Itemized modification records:
┄┄┄┄┄┄

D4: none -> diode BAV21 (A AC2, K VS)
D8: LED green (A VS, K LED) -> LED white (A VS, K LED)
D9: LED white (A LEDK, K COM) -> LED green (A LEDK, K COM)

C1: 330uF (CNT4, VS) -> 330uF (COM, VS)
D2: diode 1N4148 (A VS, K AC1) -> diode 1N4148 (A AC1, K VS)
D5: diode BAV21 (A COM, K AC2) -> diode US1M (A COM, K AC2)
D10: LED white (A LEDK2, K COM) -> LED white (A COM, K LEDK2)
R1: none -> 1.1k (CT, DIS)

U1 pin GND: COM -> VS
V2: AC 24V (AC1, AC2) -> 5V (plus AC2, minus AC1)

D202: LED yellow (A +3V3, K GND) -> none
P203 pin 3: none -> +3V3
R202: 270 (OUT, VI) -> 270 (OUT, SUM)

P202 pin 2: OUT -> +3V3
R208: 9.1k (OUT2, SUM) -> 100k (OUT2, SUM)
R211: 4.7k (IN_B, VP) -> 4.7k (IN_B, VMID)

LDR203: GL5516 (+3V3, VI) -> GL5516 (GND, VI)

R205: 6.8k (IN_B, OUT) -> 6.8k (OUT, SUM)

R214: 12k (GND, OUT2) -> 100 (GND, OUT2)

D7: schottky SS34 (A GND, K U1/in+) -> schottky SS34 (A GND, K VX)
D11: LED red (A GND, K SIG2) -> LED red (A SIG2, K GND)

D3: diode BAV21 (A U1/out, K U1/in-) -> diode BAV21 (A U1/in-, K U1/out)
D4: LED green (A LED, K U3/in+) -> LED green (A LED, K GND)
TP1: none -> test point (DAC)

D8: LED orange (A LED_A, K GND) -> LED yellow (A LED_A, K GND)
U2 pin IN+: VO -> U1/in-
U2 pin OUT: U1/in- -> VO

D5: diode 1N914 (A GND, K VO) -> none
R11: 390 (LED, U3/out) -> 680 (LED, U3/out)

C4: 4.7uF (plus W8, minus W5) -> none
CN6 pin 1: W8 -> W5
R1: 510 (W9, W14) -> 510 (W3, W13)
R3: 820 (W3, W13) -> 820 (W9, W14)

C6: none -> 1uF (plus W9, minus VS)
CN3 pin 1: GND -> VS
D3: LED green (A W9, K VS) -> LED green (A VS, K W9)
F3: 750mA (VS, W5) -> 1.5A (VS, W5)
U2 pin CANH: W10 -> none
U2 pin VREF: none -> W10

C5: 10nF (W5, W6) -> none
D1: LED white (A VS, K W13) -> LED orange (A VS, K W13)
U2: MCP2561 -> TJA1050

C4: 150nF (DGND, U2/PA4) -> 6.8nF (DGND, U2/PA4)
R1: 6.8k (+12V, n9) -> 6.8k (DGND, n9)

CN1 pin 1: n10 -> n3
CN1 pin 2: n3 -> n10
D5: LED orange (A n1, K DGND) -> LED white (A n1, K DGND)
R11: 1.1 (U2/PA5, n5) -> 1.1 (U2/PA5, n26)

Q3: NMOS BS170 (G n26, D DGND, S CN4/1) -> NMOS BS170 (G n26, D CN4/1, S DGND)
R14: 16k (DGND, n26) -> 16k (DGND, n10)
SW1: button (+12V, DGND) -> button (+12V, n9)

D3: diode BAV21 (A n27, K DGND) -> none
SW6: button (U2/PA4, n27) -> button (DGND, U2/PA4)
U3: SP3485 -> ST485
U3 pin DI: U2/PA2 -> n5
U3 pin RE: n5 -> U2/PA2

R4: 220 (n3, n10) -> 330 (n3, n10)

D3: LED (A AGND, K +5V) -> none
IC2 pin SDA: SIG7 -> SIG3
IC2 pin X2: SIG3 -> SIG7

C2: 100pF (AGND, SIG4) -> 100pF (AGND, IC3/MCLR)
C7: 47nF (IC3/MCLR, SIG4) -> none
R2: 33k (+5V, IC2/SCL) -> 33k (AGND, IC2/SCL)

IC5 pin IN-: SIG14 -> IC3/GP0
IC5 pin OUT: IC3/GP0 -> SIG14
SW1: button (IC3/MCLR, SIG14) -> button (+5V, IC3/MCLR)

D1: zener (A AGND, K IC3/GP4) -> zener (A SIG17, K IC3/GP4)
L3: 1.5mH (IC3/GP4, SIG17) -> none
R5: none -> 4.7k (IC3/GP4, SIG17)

┄┄┄┄┄┄

## [Your assignment]
What is needed is a verbatim copy of every line in the records above from the one containing "D8: LED green" down to the one containing "P202 pin 2: OUT -> +3V3", both included, and nothing more.

## [Solution]
D8: LED green (A VS, K LED) -> LED white (A VS, K LED)
D9: LED white (A LEDK, K COM) -> LED green (A LEDK, K COM)

C1: 330uF (CNT4, VS) -> 330uF (COM, VS)
D2: diode 1N4148 (A VS, K AC1) -> diode 1N4148 (A AC1, K VS)
D5: diode BAV21 (A COM, K AC2) -> diode US1M (A COM, K AC2)
D10: LED white (A LEDK2, K COM) -> LED white (A COM, K LEDK2)
R1: none -> 1.1k (CT, DIS)

U1 pin GND: COM -> VS
V2: AC 24V (AC1, AC2) -> 5V (plus AC2, minus AC1)

D202: LED yellow (A +3V3, K GND) -> none
P203 pin 3: none -> +3V3
R202: 270 (OUT, VI) -> 270 (OUT, SUM)

P202 pin 2: OUT -> +3V3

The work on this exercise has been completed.